Where does the string "RAMP" appear in the records? Copy every line that contains it.

- INPUT MATERIAL -
>>

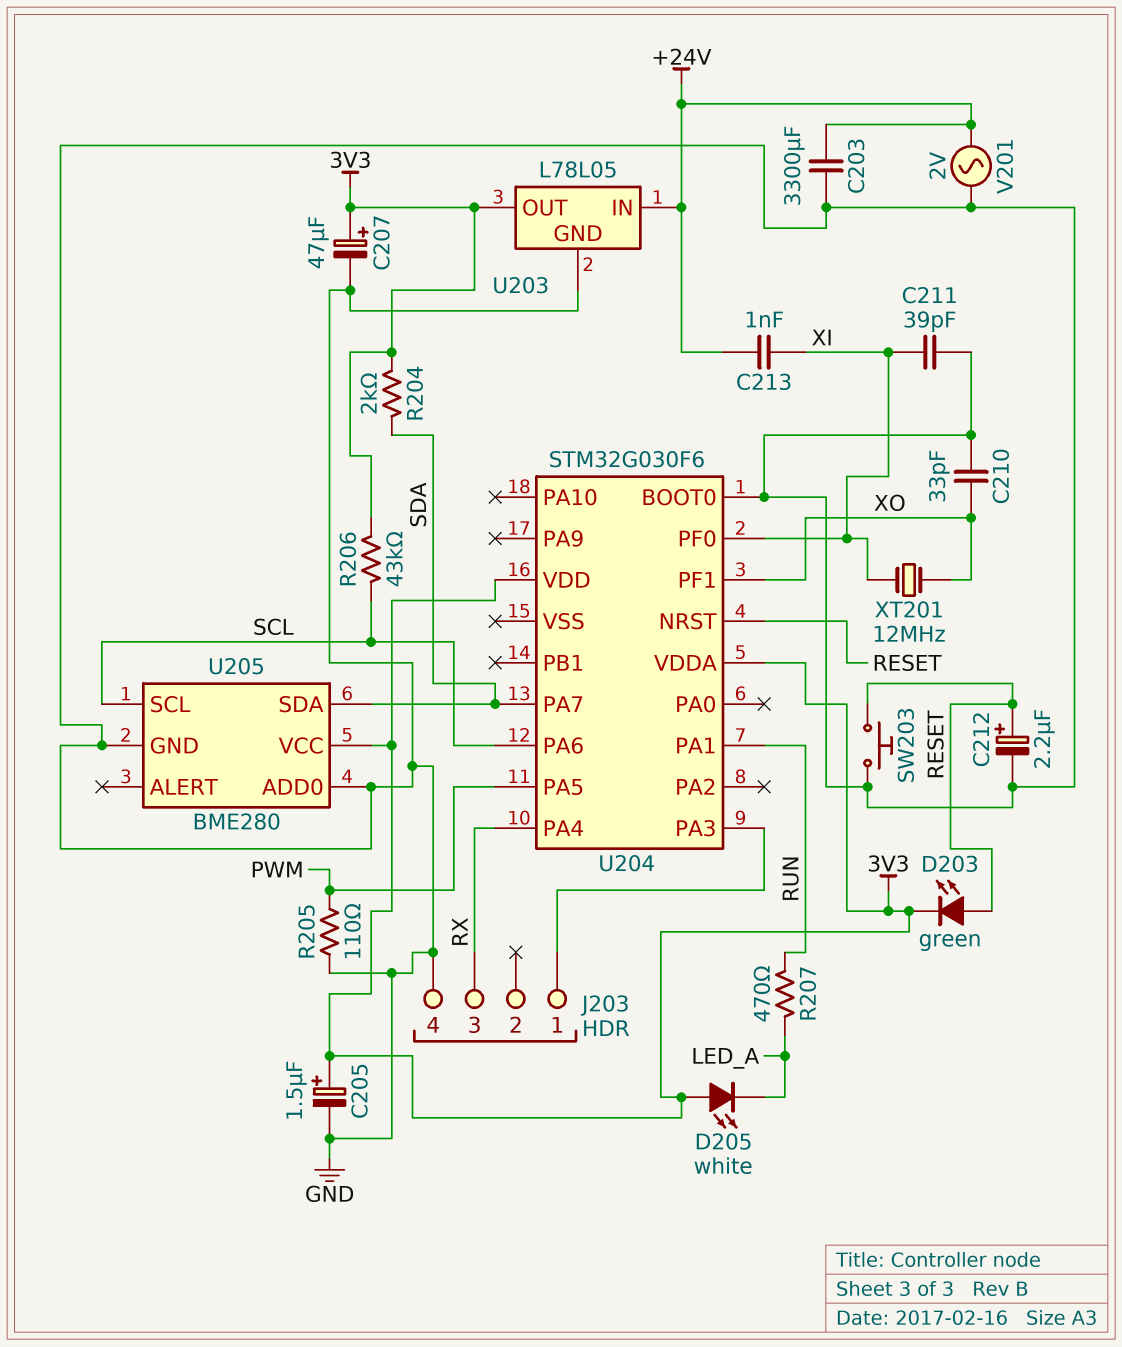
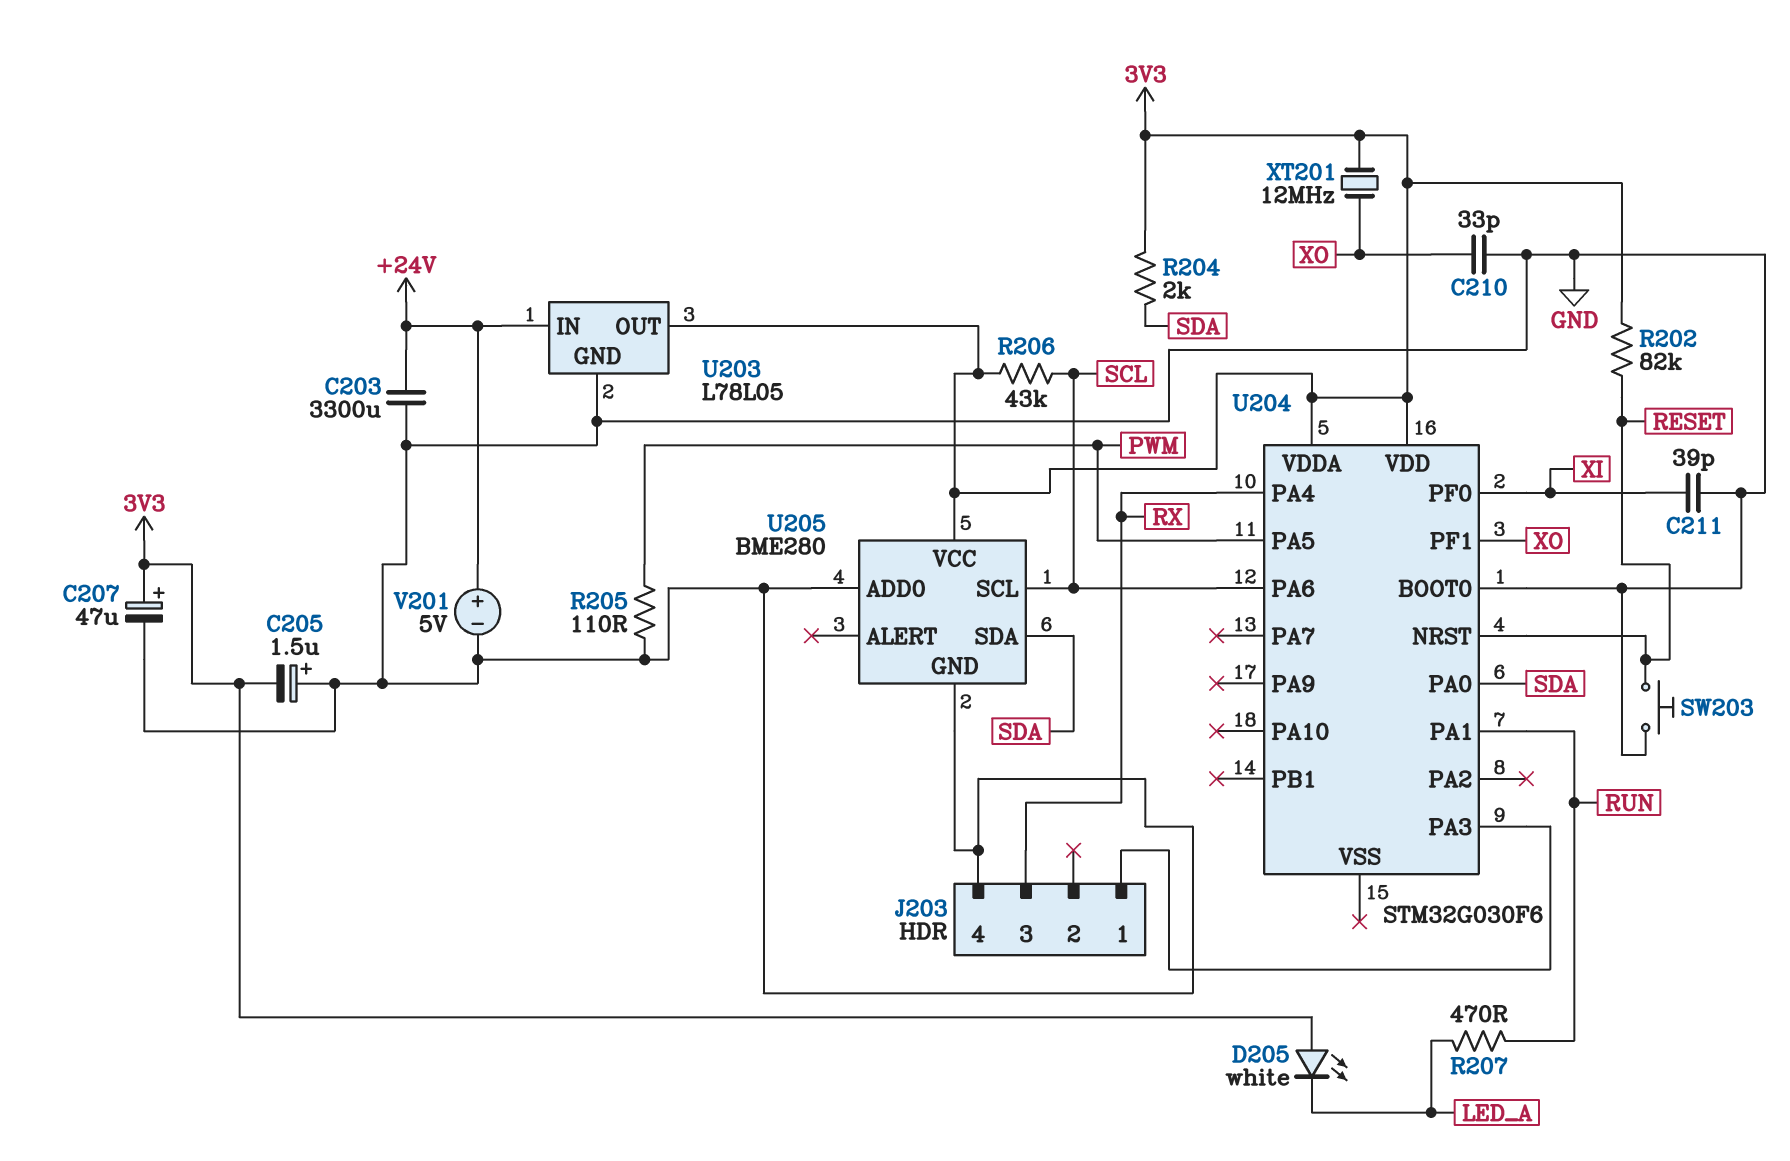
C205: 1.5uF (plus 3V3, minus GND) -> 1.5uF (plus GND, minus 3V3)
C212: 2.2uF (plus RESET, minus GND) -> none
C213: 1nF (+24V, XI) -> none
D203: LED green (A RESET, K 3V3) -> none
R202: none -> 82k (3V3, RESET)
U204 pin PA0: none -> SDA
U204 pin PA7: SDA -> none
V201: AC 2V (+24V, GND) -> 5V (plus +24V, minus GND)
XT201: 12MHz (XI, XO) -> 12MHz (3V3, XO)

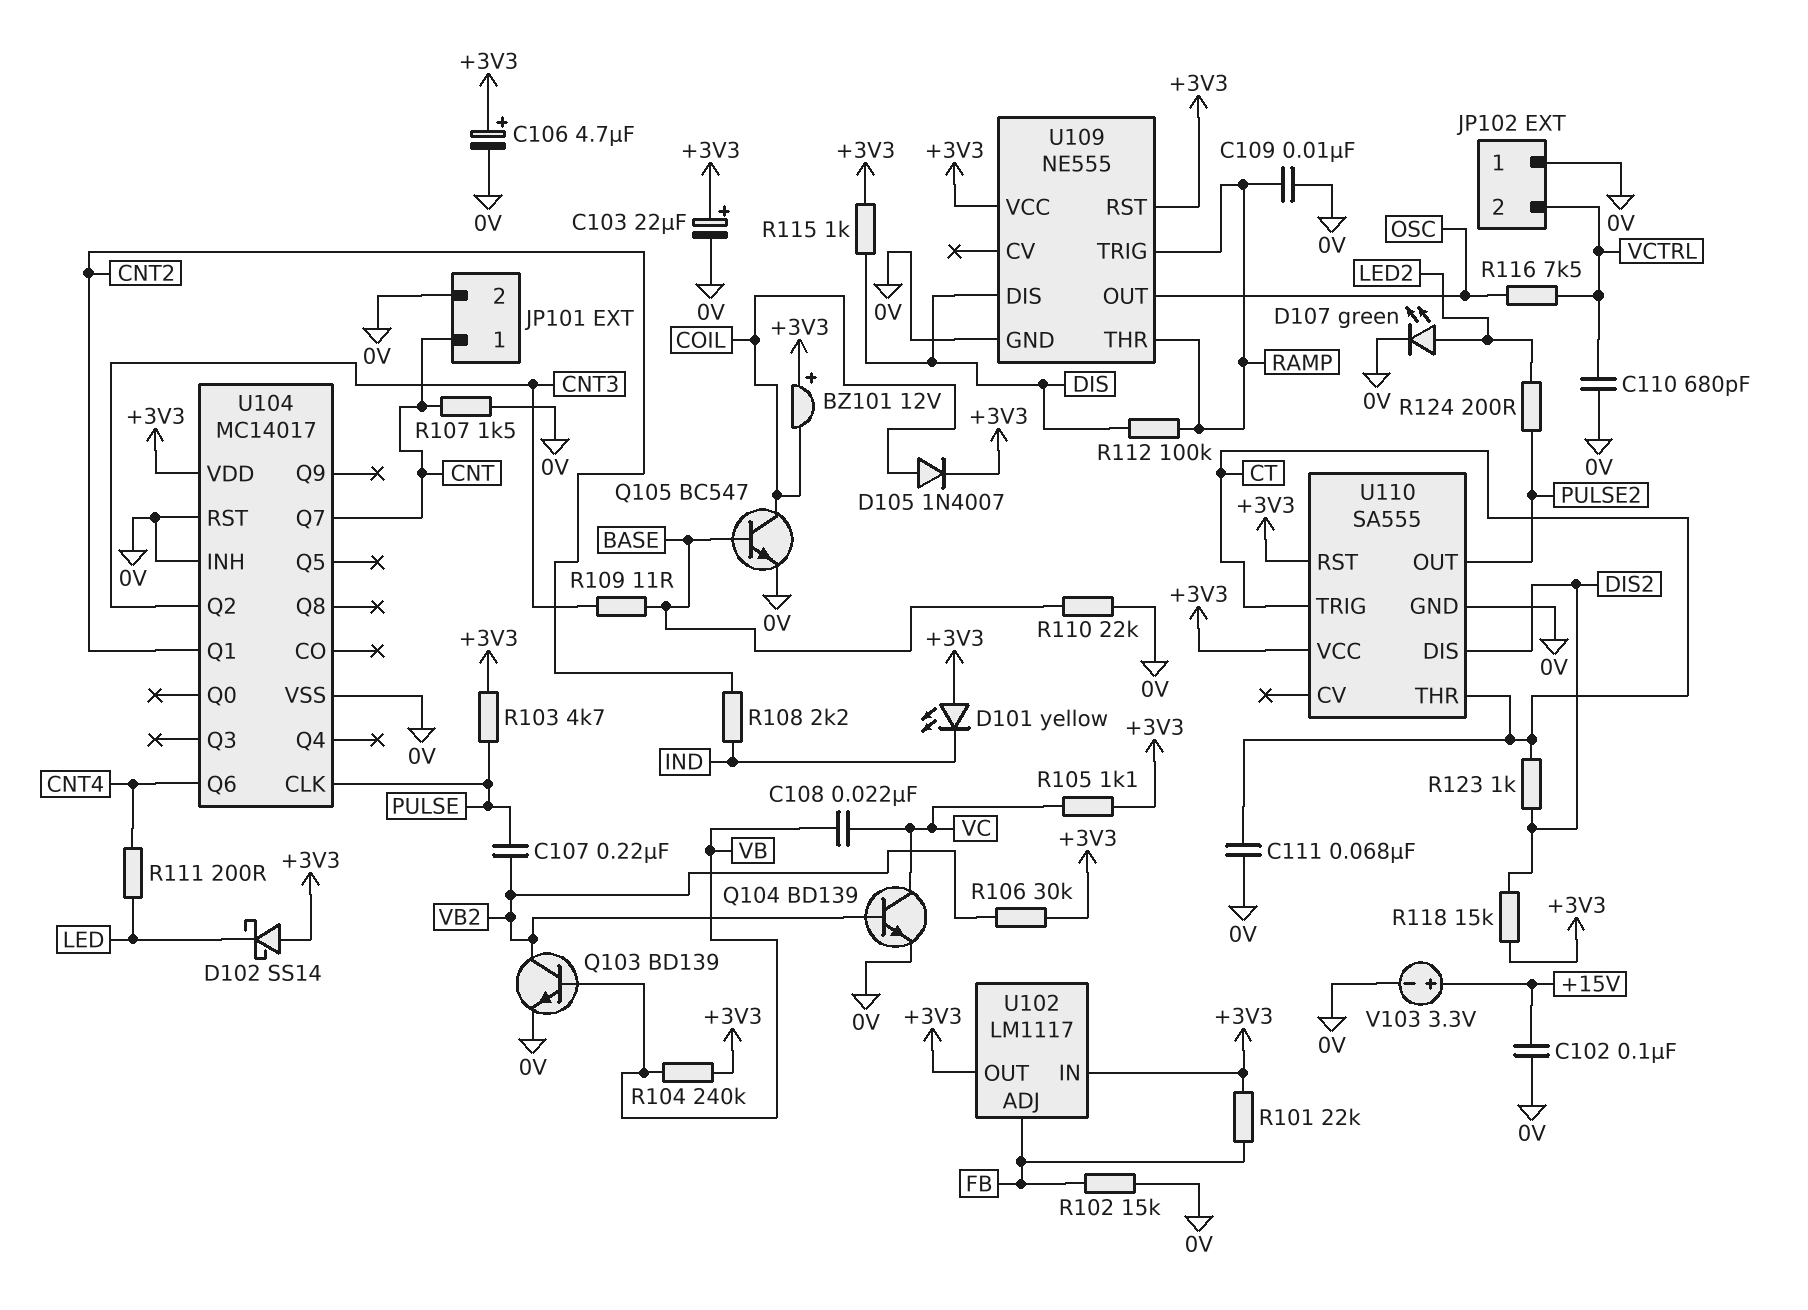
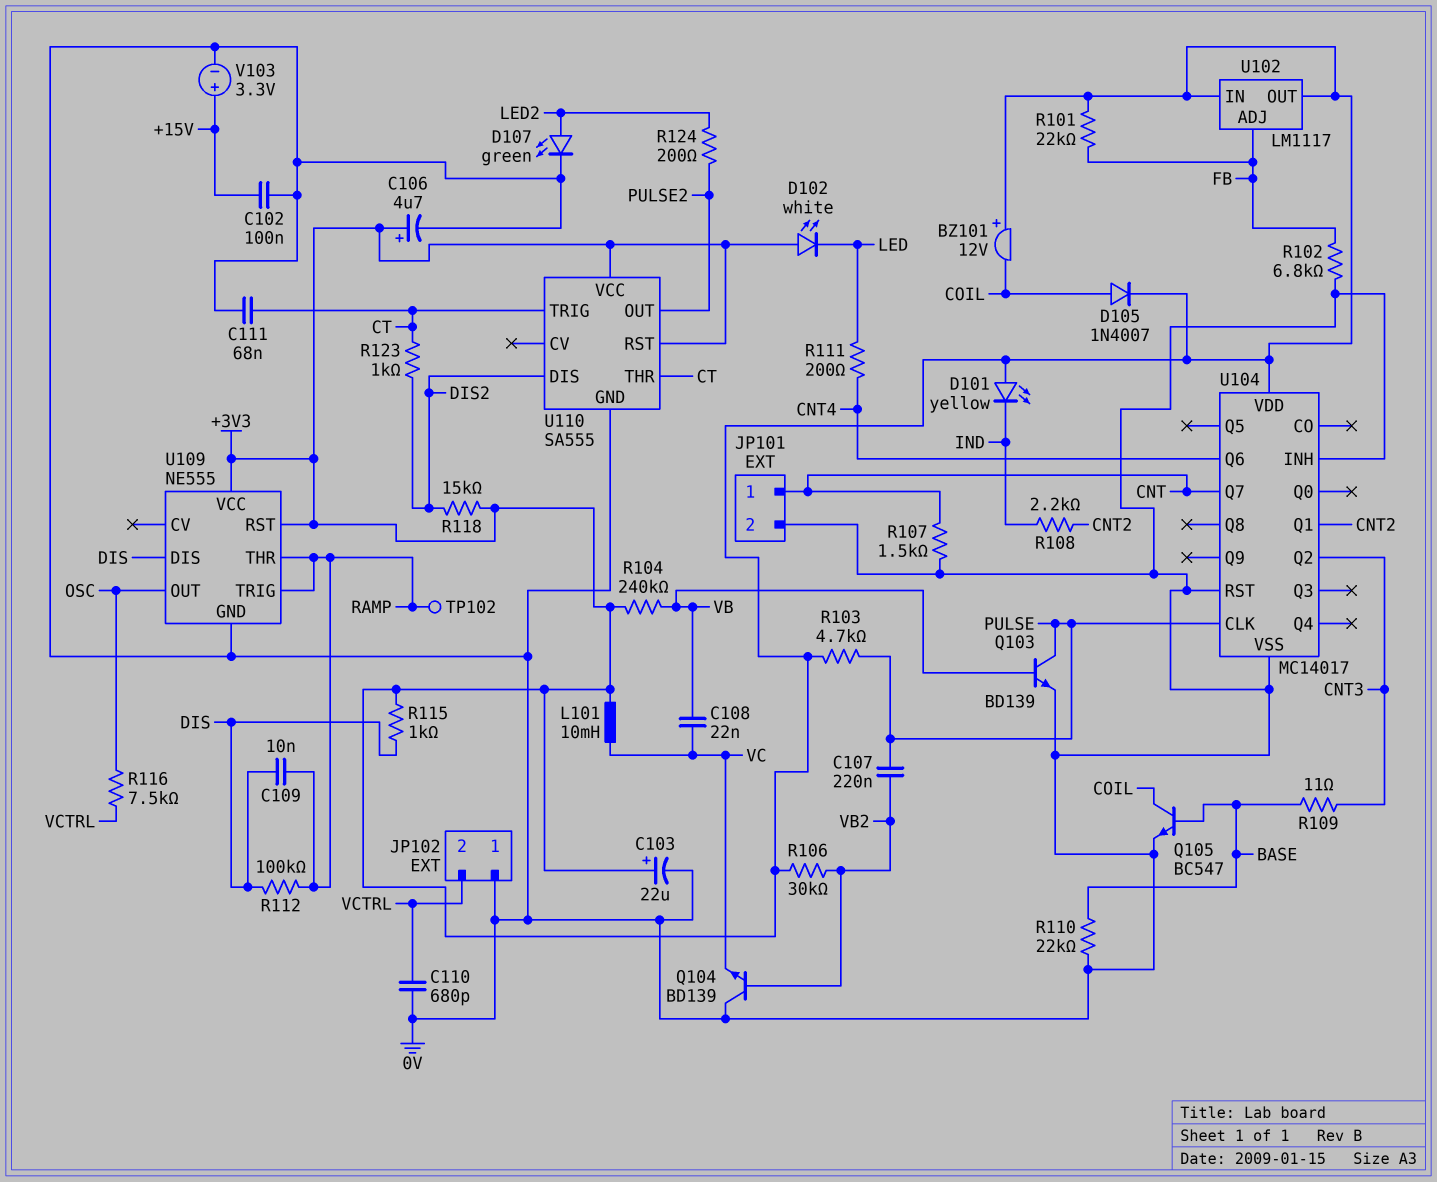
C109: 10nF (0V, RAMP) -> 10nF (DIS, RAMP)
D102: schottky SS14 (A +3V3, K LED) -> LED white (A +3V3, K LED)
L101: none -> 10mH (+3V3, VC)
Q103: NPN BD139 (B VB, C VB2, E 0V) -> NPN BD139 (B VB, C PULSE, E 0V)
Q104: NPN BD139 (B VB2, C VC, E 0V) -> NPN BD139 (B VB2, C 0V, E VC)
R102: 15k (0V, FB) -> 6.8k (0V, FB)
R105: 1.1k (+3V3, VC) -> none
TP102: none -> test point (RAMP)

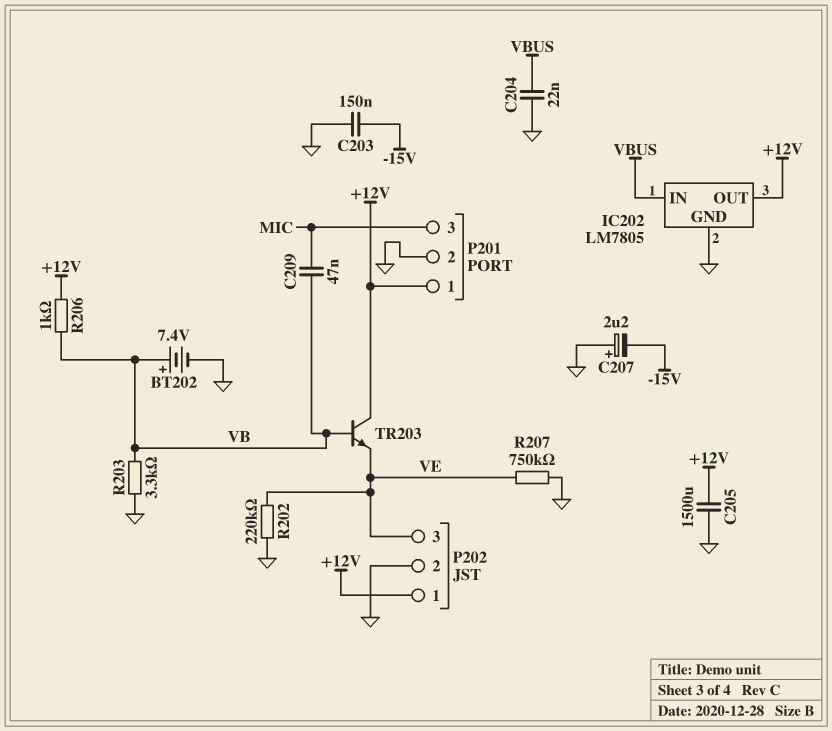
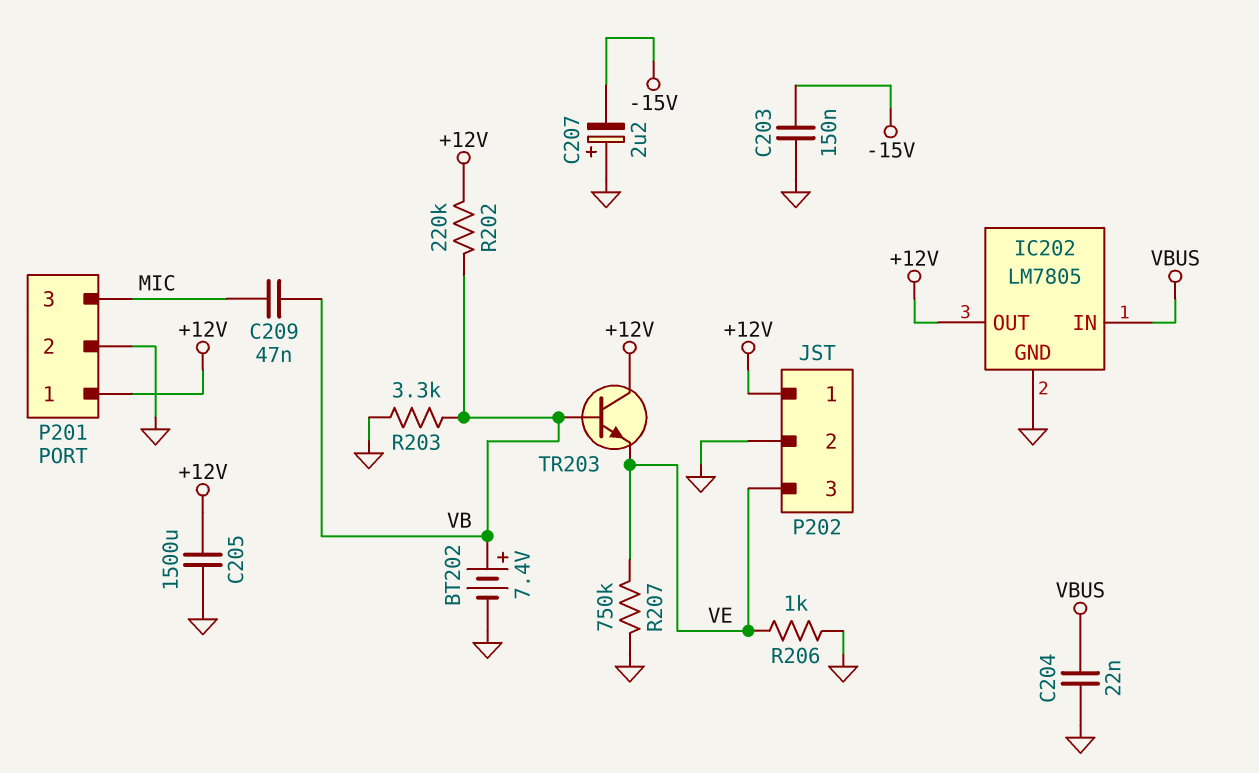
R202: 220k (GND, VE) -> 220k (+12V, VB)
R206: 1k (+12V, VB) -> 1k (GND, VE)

<<

- SOLUTION TO THIS TASK -
C109: 10nF (0V, RAMP) -> 10nF (DIS, RAMP)
TP102: none -> test point (RAMP)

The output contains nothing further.